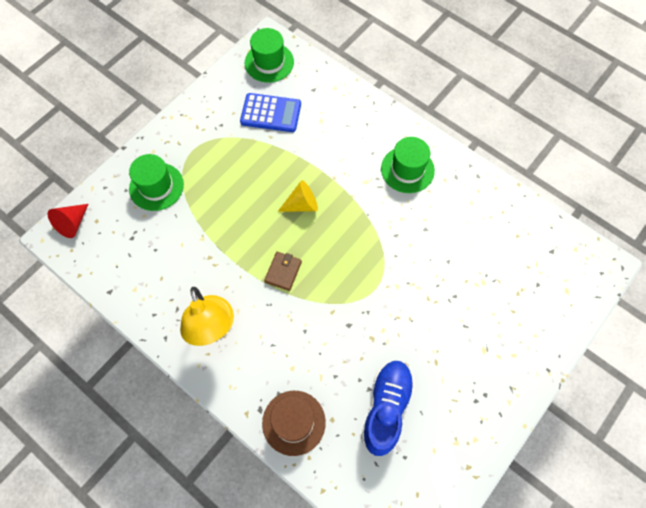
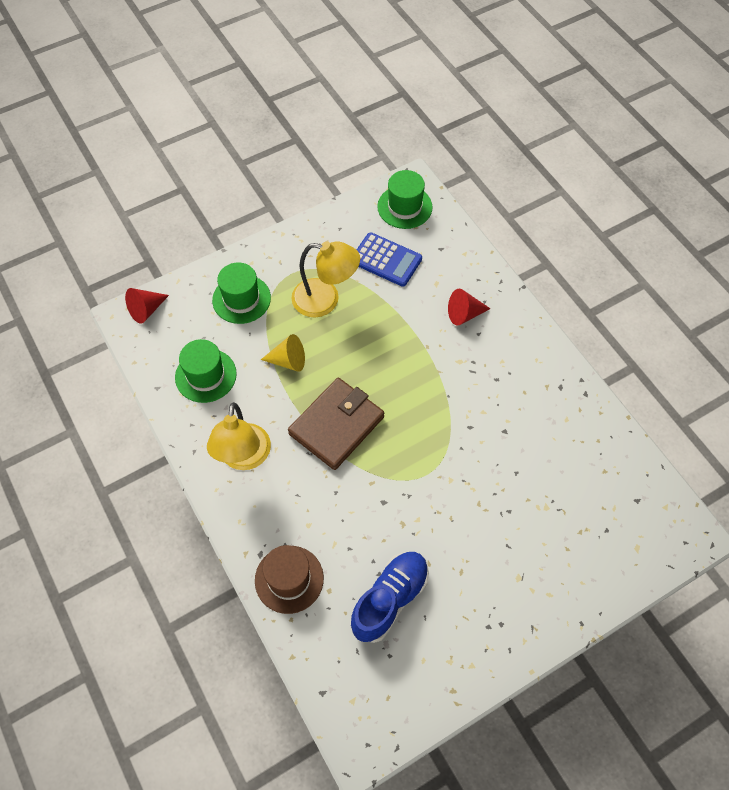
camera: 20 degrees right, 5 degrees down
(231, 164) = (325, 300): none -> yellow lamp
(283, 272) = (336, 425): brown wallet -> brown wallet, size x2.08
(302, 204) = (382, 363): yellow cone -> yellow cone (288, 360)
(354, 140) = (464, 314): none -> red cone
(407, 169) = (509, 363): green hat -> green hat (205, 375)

——

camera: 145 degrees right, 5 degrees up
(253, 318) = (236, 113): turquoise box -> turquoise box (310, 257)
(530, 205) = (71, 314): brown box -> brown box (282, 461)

——

WHAT IS EXPECTED
In the listing above, locate the line containing "(354, 140) = (464, 314): none -> red cone" and the line containing "(407, 169) = (509, 363): green", then transcribe both and every line between them verbatim.

RESULT OF THE TASK
(354, 140) = (464, 314): none -> red cone
(407, 169) = (509, 363): green hat -> green hat (205, 375)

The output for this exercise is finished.